WORK INSTRUCTIONS ->
An exact reproduction of the data below is the required answer.

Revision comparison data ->
== Segment start ==

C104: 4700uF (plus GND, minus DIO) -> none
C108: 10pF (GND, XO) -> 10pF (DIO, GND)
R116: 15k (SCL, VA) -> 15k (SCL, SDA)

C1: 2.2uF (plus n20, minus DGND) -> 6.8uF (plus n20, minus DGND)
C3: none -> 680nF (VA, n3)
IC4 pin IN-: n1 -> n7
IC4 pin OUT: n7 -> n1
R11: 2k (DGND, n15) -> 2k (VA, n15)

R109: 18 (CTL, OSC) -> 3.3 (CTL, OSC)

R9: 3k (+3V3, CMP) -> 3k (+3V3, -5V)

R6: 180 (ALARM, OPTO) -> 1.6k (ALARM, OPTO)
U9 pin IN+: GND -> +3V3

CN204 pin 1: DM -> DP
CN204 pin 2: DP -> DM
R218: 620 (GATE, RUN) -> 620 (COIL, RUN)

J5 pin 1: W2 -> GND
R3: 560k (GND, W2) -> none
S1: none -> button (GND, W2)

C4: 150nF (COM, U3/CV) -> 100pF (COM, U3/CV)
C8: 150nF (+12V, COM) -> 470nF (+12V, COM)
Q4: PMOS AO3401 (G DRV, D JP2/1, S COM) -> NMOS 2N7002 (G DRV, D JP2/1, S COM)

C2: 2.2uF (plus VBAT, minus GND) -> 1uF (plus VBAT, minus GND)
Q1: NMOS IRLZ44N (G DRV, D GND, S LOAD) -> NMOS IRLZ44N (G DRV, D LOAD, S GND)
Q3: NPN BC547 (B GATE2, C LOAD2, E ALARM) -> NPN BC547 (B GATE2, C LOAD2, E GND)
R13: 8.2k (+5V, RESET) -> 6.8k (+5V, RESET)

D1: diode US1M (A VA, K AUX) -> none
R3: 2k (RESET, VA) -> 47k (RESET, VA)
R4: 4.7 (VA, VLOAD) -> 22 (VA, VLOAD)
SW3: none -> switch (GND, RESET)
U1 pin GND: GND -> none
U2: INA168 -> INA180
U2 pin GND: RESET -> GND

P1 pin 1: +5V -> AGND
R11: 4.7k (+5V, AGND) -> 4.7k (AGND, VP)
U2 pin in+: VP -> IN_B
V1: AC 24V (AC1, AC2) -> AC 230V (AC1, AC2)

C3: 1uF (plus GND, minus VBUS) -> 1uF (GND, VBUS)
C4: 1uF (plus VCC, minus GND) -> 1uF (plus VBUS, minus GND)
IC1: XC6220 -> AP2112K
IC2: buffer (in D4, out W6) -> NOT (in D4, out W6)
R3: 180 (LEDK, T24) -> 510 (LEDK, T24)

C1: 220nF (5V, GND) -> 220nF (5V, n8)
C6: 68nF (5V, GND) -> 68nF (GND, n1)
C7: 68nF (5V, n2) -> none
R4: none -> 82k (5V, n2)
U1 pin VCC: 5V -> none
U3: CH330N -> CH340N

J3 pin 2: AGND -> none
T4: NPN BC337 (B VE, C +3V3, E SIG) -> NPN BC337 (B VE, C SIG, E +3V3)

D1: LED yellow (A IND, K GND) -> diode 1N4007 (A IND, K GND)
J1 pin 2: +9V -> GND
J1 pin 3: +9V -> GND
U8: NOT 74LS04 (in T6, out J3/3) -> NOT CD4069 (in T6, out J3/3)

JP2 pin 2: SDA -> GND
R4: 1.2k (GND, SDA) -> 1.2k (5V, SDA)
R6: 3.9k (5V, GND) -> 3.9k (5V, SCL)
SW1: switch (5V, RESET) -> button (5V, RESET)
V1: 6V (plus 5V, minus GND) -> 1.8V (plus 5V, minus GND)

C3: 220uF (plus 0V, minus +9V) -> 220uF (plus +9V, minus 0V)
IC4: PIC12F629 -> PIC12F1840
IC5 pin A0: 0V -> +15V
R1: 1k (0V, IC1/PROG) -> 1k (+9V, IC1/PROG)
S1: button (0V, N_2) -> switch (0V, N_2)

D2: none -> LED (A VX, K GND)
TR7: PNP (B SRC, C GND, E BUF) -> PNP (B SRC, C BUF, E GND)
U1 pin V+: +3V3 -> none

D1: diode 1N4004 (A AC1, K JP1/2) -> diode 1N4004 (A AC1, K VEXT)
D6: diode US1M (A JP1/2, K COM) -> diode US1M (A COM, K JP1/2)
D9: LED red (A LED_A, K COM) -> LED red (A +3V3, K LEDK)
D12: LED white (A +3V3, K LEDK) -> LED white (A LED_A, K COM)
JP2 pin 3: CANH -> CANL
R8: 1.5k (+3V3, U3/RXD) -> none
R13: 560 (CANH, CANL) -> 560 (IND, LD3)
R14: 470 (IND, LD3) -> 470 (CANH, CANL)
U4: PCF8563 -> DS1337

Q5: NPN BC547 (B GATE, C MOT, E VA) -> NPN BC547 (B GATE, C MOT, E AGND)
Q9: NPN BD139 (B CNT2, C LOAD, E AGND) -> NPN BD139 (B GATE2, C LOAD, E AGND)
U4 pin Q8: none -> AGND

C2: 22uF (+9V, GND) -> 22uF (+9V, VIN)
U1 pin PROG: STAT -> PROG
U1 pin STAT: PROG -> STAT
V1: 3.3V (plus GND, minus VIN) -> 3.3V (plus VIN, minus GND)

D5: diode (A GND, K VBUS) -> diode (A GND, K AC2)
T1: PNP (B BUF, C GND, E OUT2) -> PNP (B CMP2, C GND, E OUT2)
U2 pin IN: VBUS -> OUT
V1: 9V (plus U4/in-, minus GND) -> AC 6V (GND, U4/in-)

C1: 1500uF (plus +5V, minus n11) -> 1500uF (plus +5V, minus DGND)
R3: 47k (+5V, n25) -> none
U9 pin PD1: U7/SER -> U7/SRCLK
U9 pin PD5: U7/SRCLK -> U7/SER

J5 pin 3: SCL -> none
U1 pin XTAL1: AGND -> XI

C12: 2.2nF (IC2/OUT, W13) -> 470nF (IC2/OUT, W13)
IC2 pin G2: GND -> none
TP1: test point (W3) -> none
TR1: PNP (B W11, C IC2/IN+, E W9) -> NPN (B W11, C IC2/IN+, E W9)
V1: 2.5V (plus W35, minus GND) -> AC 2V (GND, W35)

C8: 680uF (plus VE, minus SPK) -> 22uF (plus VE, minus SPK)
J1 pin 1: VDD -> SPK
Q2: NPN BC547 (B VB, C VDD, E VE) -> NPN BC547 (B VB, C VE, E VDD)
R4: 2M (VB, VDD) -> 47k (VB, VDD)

== Segment end ==

OUTPUT BELOW ->
C104: 4700uF (plus GND, minus DIO) -> none
C108: 10pF (GND, XO) -> 10pF (DIO, GND)
R116: 15k (SCL, VA) -> 15k (SCL, SDA)

C1: 2.2uF (plus n20, minus DGND) -> 6.8uF (plus n20, minus DGND)
C3: none -> 680nF (VA, n3)
IC4 pin IN-: n1 -> n7
IC4 pin OUT: n7 -> n1
R11: 2k (DGND, n15) -> 2k (VA, n15)

R109: 18 (CTL, OSC) -> 3.3 (CTL, OSC)

R9: 3k (+3V3, CMP) -> 3k (+3V3, -5V)

R6: 180 (ALARM, OPTO) -> 1.6k (ALARM, OPTO)
U9 pin IN+: GND -> +3V3

CN204 pin 1: DM -> DP
CN204 pin 2: DP -> DM
R218: 620 (GATE, RUN) -> 620 (COIL, RUN)

J5 pin 1: W2 -> GND
R3: 560k (GND, W2) -> none
S1: none -> button (GND, W2)

C4: 150nF (COM, U3/CV) -> 100pF (COM, U3/CV)
C8: 150nF (+12V, COM) -> 470nF (+12V, COM)
Q4: PMOS AO3401 (G DRV, D JP2/1, S COM) -> NMOS 2N7002 (G DRV, D JP2/1, S COM)

C2: 2.2uF (plus VBAT, minus GND) -> 1uF (plus VBAT, minus GND)
Q1: NMOS IRLZ44N (G DRV, D GND, S LOAD) -> NMOS IRLZ44N (G DRV, D LOAD, S GND)
Q3: NPN BC547 (B GATE2, C LOAD2, E ALARM) -> NPN BC547 (B GATE2, C LOAD2, E GND)
R13: 8.2k (+5V, RESET) -> 6.8k (+5V, RESET)

D1: diode US1M (A VA, K AUX) -> none
R3: 2k (RESET, VA) -> 47k (RESET, VA)
R4: 4.7 (VA, VLOAD) -> 22 (VA, VLOAD)
SW3: none -> switch (GND, RESET)
U1 pin GND: GND -> none
U2: INA168 -> INA180
U2 pin GND: RESET -> GND

P1 pin 1: +5V -> AGND
R11: 4.7k (+5V, AGND) -> 4.7k (AGND, VP)
U2 pin in+: VP -> IN_B
V1: AC 24V (AC1, AC2) -> AC 230V (AC1, AC2)

C3: 1uF (plus GND, minus VBUS) -> 1uF (GND, VBUS)
C4: 1uF (plus VCC, minus GND) -> 1uF (plus VBUS, minus GND)
IC1: XC6220 -> AP2112K
IC2: buffer (in D4, out W6) -> NOT (in D4, out W6)
R3: 180 (LEDK, T24) -> 510 (LEDK, T24)

C1: 220nF (5V, GND) -> 220nF (5V, n8)
C6: 68nF (5V, GND) -> 68nF (GND, n1)
C7: 68nF (5V, n2) -> none
R4: none -> 82k (5V, n2)
U1 pin VCC: 5V -> none
U3: CH330N -> CH340N

J3 pin 2: AGND -> none
T4: NPN BC337 (B VE, C +3V3, E SIG) -> NPN BC337 (B VE, C SIG, E +3V3)

D1: LED yellow (A IND, K GND) -> diode 1N4007 (A IND, K GND)
J1 pin 2: +9V -> GND
J1 pin 3: +9V -> GND
U8: NOT 74LS04 (in T6, out J3/3) -> NOT CD4069 (in T6, out J3/3)

JP2 pin 2: SDA -> GND
R4: 1.2k (GND, SDA) -> 1.2k (5V, SDA)
R6: 3.9k (5V, GND) -> 3.9k (5V, SCL)
SW1: switch (5V, RESET) -> button (5V, RESET)
V1: 6V (plus 5V, minus GND) -> 1.8V (plus 5V, minus GND)

C3: 220uF (plus 0V, minus +9V) -> 220uF (plus +9V, minus 0V)
IC4: PIC12F629 -> PIC12F1840
IC5 pin A0: 0V -> +15V
R1: 1k (0V, IC1/PROG) -> 1k (+9V, IC1/PROG)
S1: button (0V, N_2) -> switch (0V, N_2)

D2: none -> LED (A VX, K GND)
TR7: PNP (B SRC, C GND, E BUF) -> PNP (B SRC, C BUF, E GND)
U1 pin V+: +3V3 -> none

D1: diode 1N4004 (A AC1, K JP1/2) -> diode 1N4004 (A AC1, K VEXT)
D6: diode US1M (A JP1/2, K COM) -> diode US1M (A COM, K JP1/2)
D9: LED red (A LED_A, K COM) -> LED red (A +3V3, K LEDK)
D12: LED white (A +3V3, K LEDK) -> LED white (A LED_A, K COM)
JP2 pin 3: CANH -> CANL
R8: 1.5k (+3V3, U3/RXD) -> none
R13: 560 (CANH, CANL) -> 560 (IND, LD3)
R14: 470 (IND, LD3) -> 470 (CANH, CANL)
U4: PCF8563 -> DS1337

Q5: NPN BC547 (B GATE, C MOT, E VA) -> NPN BC547 (B GATE, C MOT, E AGND)
Q9: NPN BD139 (B CNT2, C LOAD, E AGND) -> NPN BD139 (B GATE2, C LOAD, E AGND)
U4 pin Q8: none -> AGND

C2: 22uF (+9V, GND) -> 22uF (+9V, VIN)
U1 pin PROG: STAT -> PROG
U1 pin STAT: PROG -> STAT
V1: 3.3V (plus GND, minus VIN) -> 3.3V (plus VIN, minus GND)

D5: diode (A GND, K VBUS) -> diode (A GND, K AC2)
T1: PNP (B BUF, C GND, E OUT2) -> PNP (B CMP2, C GND, E OUT2)
U2 pin IN: VBUS -> OUT
V1: 9V (plus U4/in-, minus GND) -> AC 6V (GND, U4/in-)

C1: 1500uF (plus +5V, minus n11) -> 1500uF (plus +5V, minus DGND)
R3: 47k (+5V, n25) -> none
U9 pin PD1: U7/SER -> U7/SRCLK
U9 pin PD5: U7/SRCLK -> U7/SER

J5 pin 3: SCL -> none
U1 pin XTAL1: AGND -> XI

C12: 2.2nF (IC2/OUT, W13) -> 470nF (IC2/OUT, W13)
IC2 pin G2: GND -> none
TP1: test point (W3) -> none
TR1: PNP (B W11, C IC2/IN+, E W9) -> NPN (B W11, C IC2/IN+, E W9)
V1: 2.5V (plus W35, minus GND) -> AC 2V (GND, W35)

C8: 680uF (plus VE, minus SPK) -> 22uF (plus VE, minus SPK)
J1 pin 1: VDD -> SPK
Q2: NPN BC547 (B VB, C VDD, E VE) -> NPN BC547 (B VB, C VE, E VDD)
R4: 2M (VB, VDD) -> 47k (VB, VDD)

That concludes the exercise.